Coordinate-based object records ->
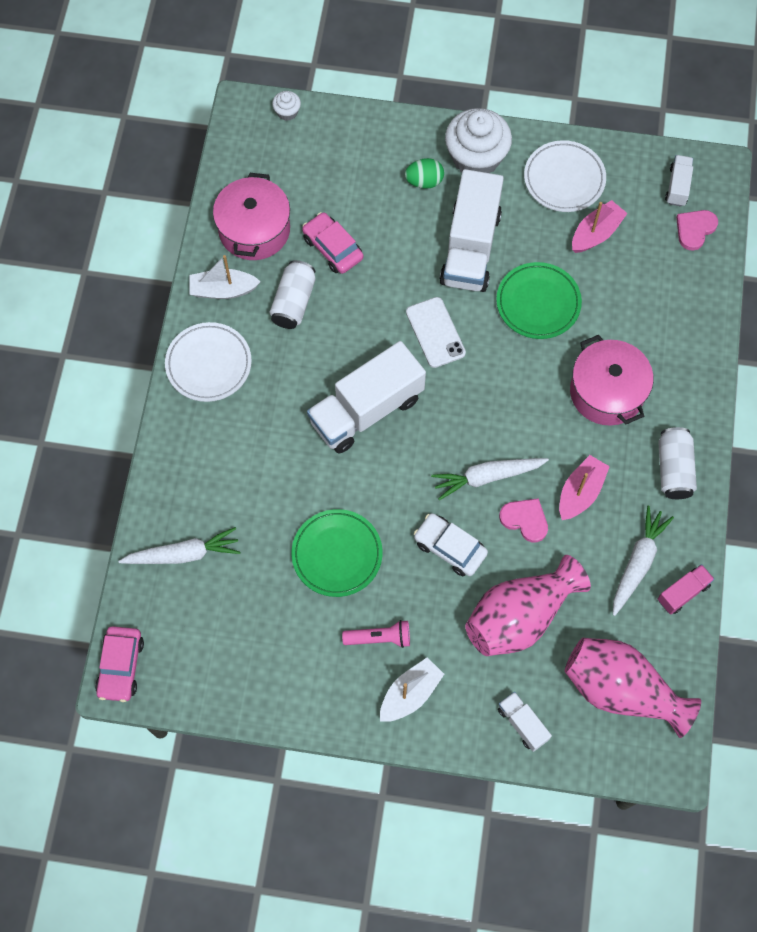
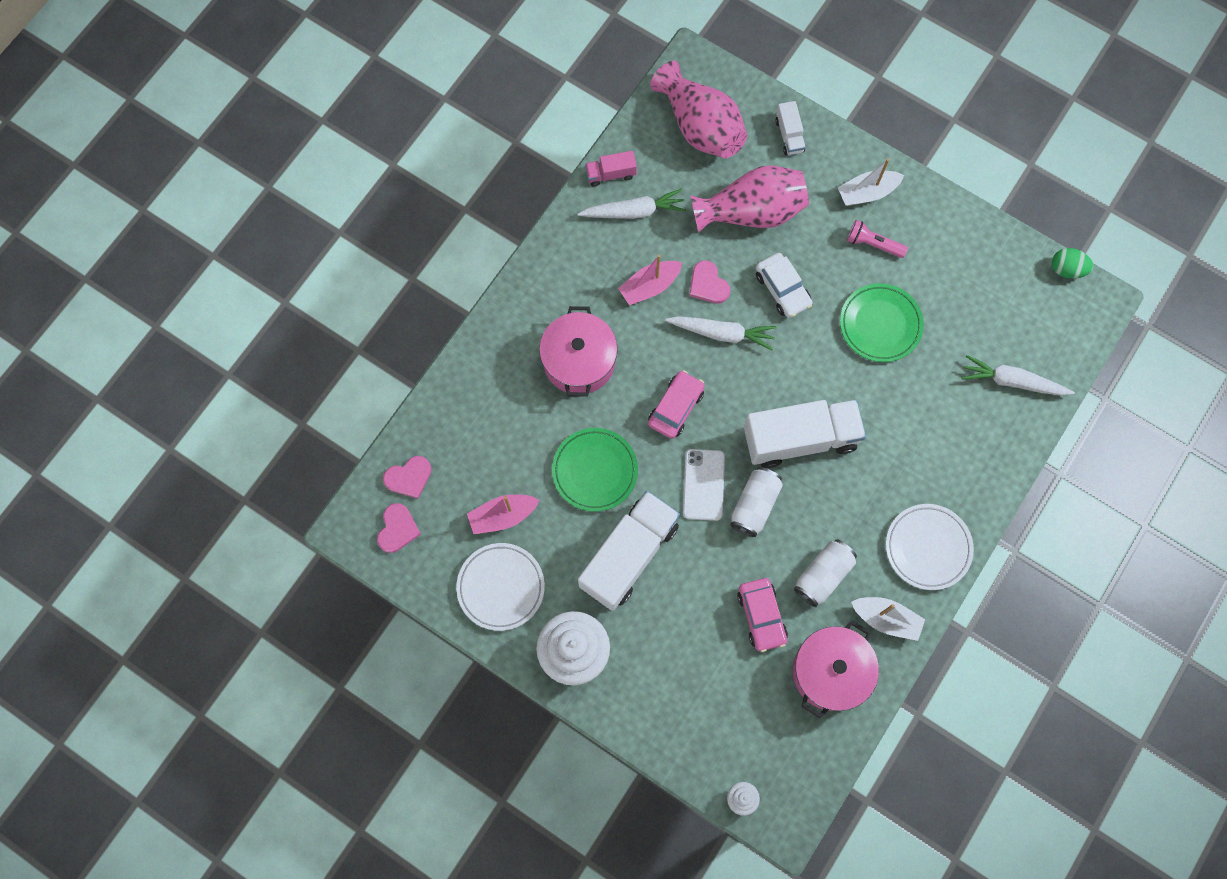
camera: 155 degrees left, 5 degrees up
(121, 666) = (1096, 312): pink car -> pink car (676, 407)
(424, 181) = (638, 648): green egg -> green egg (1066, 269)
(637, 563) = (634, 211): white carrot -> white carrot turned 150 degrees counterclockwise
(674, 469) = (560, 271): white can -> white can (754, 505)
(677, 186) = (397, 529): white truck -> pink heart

Exercise instructions -> Where does the word "pink" occur in the records? Return every line that holds it.

Solution for this exercise ->
(121, 666) = (1096, 312): pink car -> pink car (676, 407)
(677, 186) = (397, 529): white truck -> pink heart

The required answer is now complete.